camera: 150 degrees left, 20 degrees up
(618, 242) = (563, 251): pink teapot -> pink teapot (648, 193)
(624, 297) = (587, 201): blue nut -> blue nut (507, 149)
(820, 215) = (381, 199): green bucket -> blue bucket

...

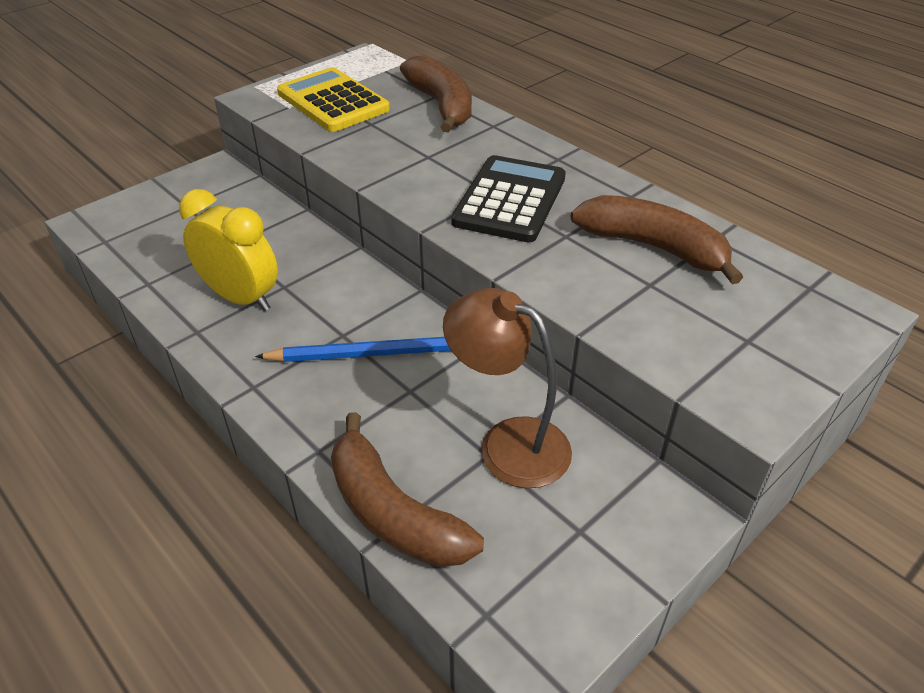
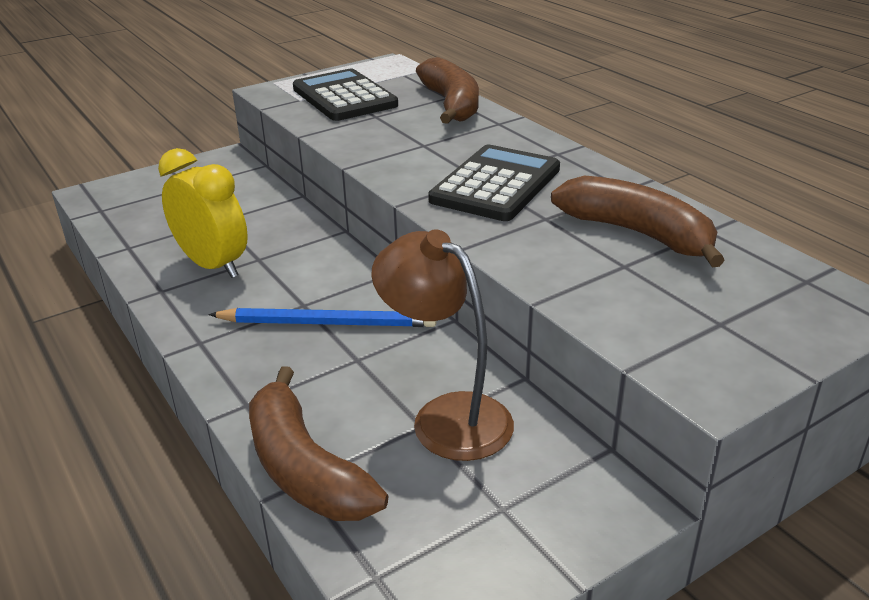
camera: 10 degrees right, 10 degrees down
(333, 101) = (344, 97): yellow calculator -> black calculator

◆ AIM OF THE TASK: Count lines, not occurrences: report how many lines in the entries above include the word "blue", as a number alone.

◆ OUTPUT: 2